REQUIRED WORK: In the copy, include no images. Reproduce the entries exactly.

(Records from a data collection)
────────────────
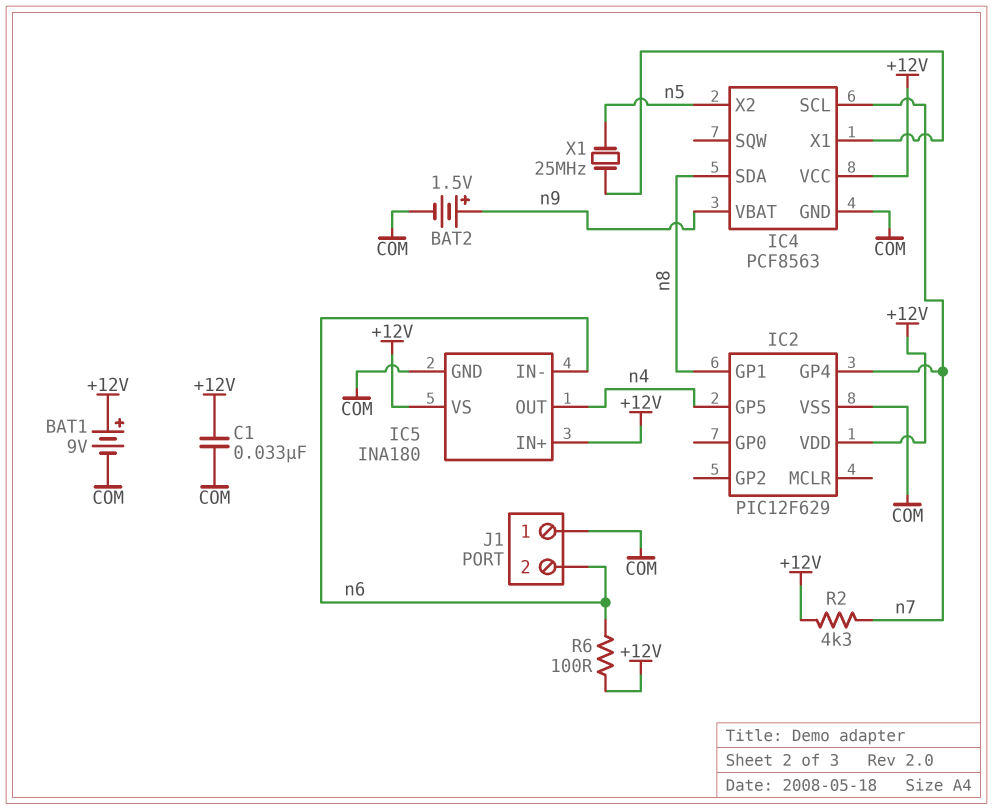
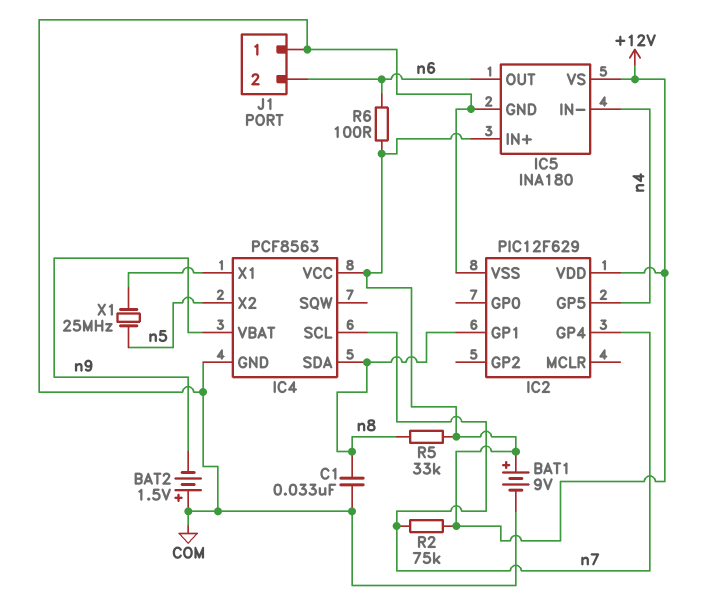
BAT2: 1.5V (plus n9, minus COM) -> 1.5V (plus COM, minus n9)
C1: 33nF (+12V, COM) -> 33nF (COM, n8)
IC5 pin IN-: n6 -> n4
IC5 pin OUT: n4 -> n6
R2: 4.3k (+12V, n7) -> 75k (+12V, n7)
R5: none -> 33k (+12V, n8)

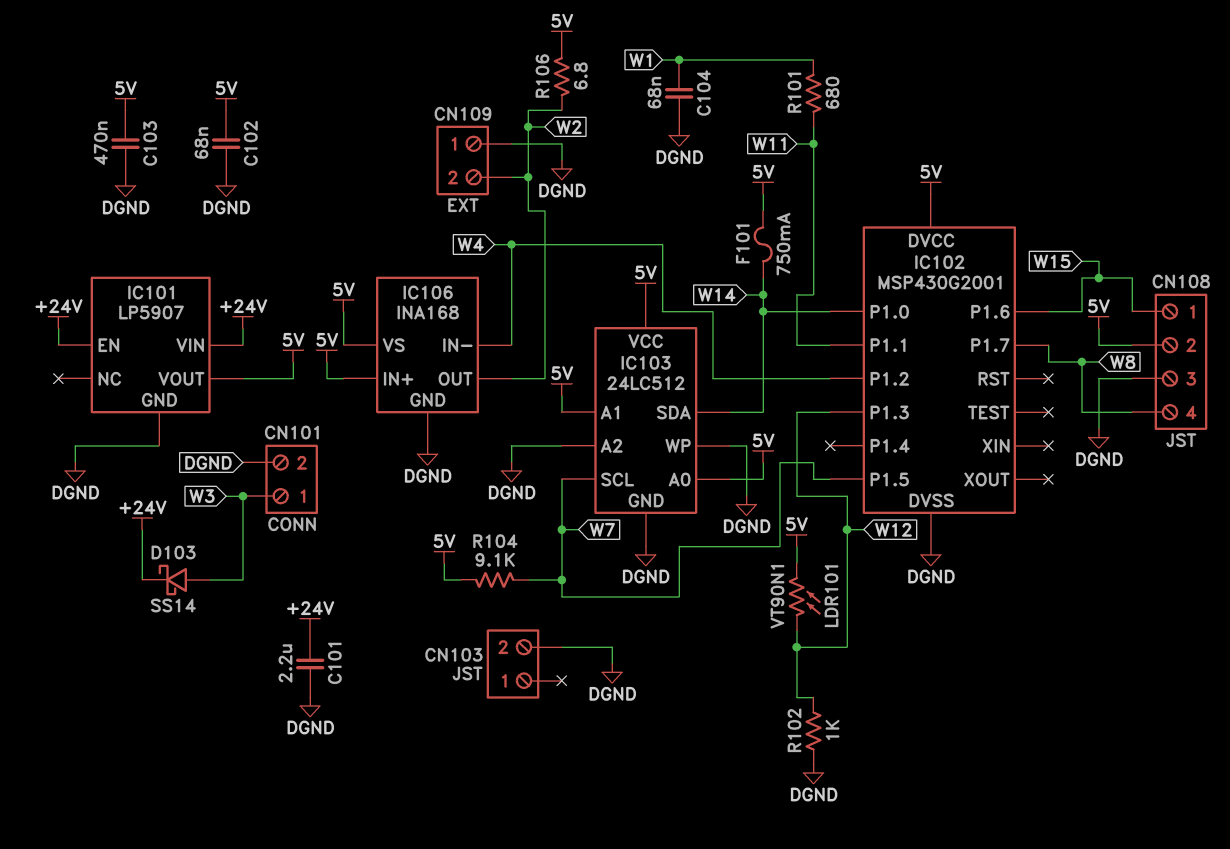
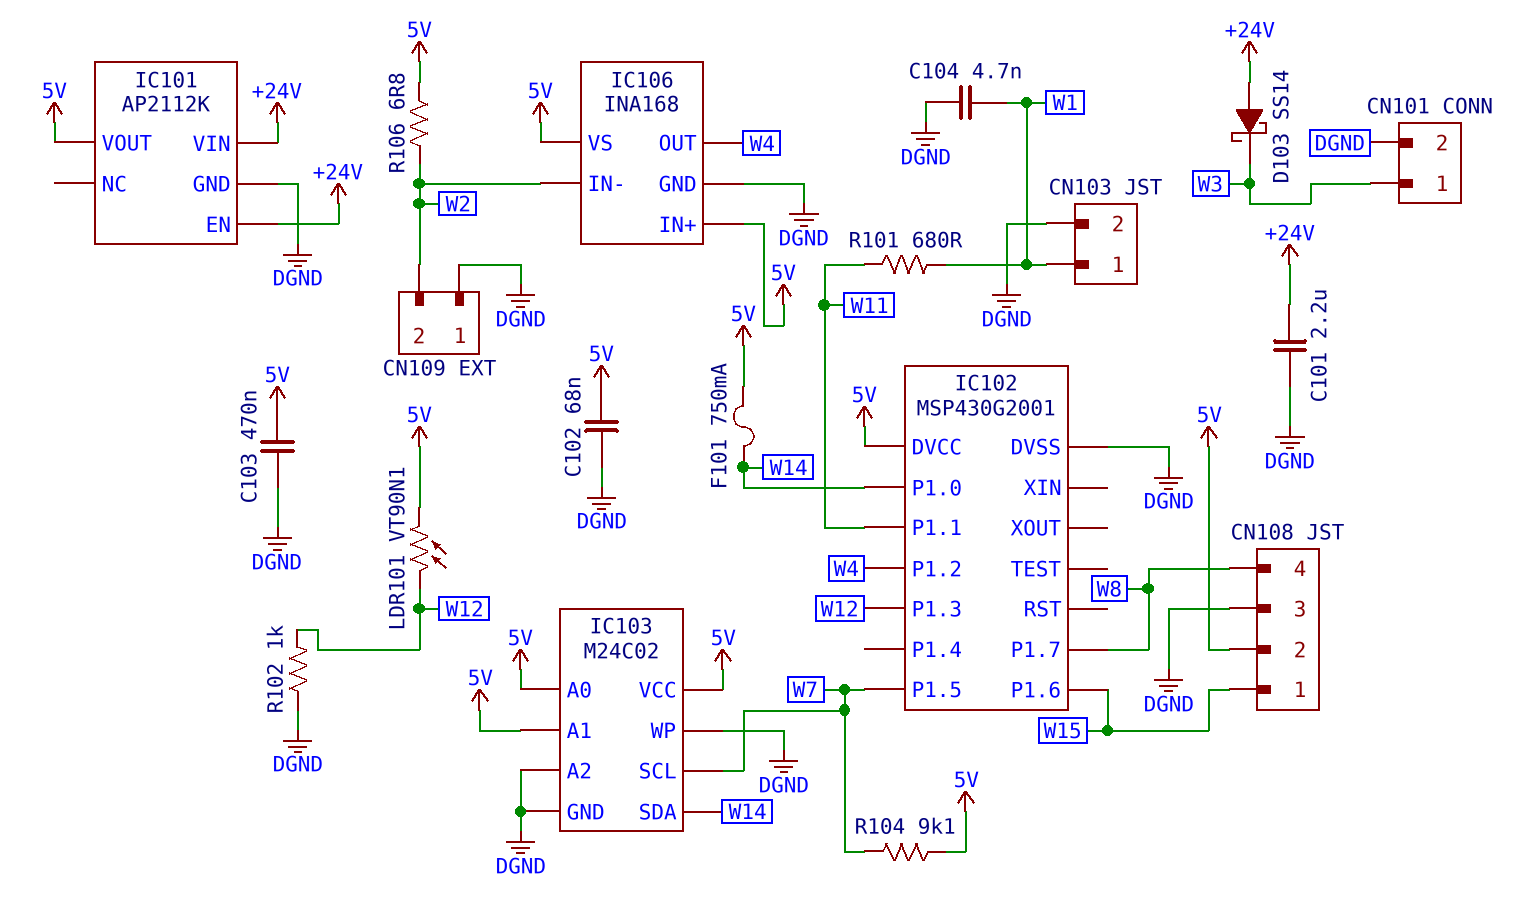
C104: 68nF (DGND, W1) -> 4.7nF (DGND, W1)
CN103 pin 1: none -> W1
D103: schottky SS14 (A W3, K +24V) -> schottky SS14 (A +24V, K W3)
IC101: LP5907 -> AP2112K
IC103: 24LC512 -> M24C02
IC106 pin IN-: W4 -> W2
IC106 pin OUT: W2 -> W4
────────────────
THE COMPLETED TASK:
BAT2: 1.5V (plus n9, minus COM) -> 1.5V (plus COM, minus n9)
C1: 33nF (+12V, COM) -> 33nF (COM, n8)
IC5 pin IN-: n6 -> n4
IC5 pin OUT: n4 -> n6
R2: 4.3k (+12V, n7) -> 75k (+12V, n7)
R5: none -> 33k (+12V, n8)

C104: 68nF (DGND, W1) -> 4.7nF (DGND, W1)
CN103 pin 1: none -> W1
D103: schottky SS14 (A W3, K +24V) -> schottky SS14 (A +24V, K W3)
IC101: LP5907 -> AP2112K
IC103: 24LC512 -> M24C02
IC106 pin IN-: W4 -> W2
IC106 pin OUT: W2 -> W4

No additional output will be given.